WHAT IS BEING ASKED: Of the entries below, return only those lines from the line with "D2: zener 12V" to the line with "U6 pin IO4: none -> n26", exactly, both included.

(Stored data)

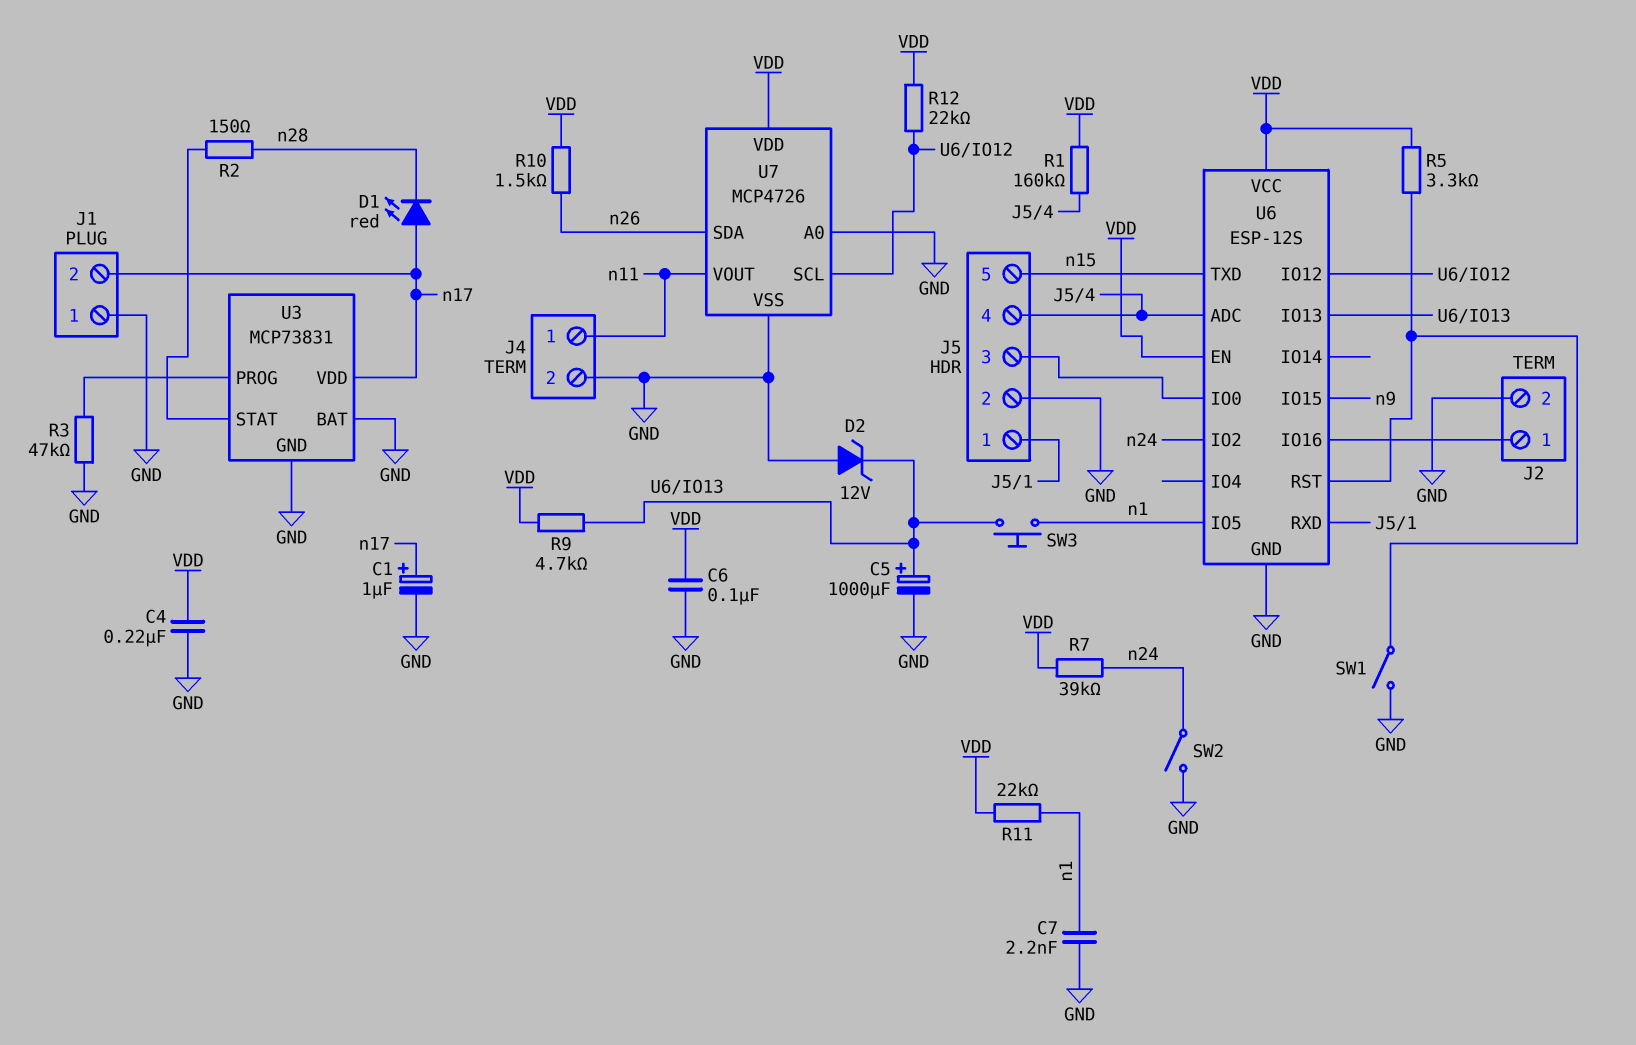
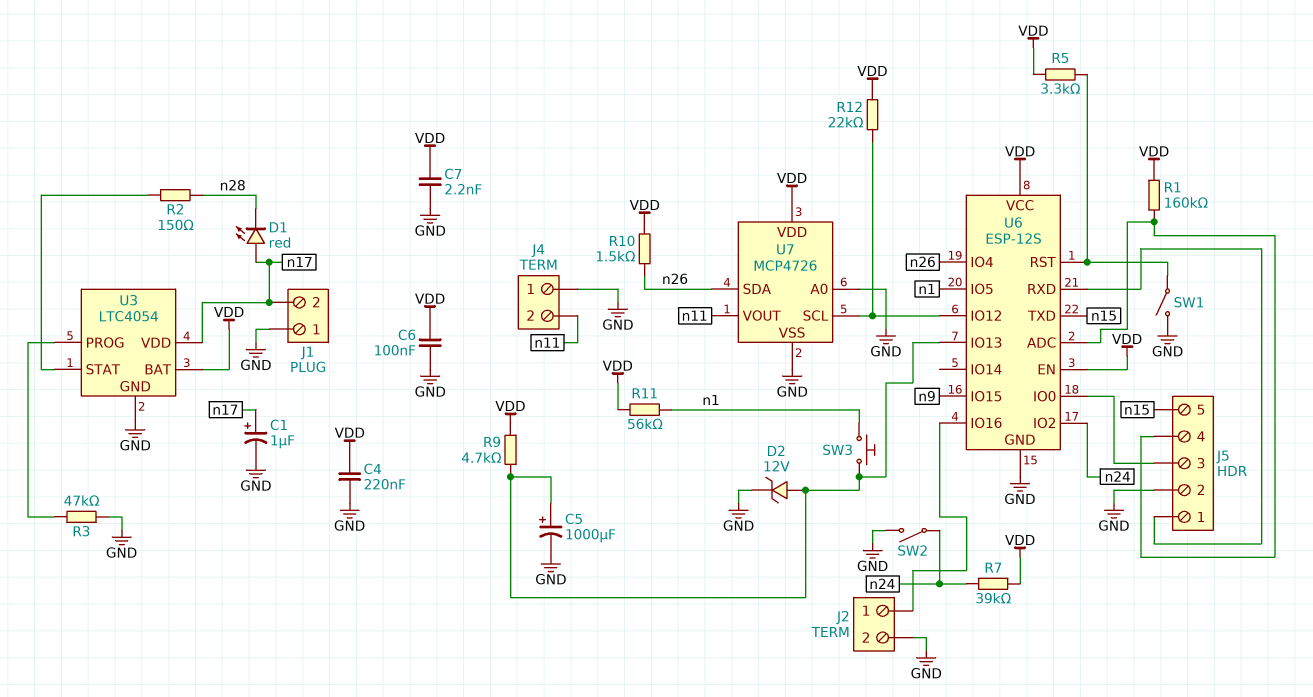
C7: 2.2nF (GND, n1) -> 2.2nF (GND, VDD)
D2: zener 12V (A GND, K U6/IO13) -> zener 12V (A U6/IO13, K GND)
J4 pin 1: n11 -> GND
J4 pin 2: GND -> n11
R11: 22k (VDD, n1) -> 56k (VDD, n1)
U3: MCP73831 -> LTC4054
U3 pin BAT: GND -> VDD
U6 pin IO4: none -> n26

---

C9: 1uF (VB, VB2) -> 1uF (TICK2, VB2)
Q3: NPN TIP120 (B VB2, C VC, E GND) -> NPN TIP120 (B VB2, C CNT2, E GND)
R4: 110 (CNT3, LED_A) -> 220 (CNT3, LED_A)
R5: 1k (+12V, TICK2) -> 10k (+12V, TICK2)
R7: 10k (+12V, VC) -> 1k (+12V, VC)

TASK RESPONSE:
D2: zener 12V (A GND, K U6/IO13) -> zener 12V (A U6/IO13, K GND)
J4 pin 1: n11 -> GND
J4 pin 2: GND -> n11
R11: 22k (VDD, n1) -> 56k (VDD, n1)
U3: MCP73831 -> LTC4054
U3 pin BAT: GND -> VDD
U6 pin IO4: none -> n26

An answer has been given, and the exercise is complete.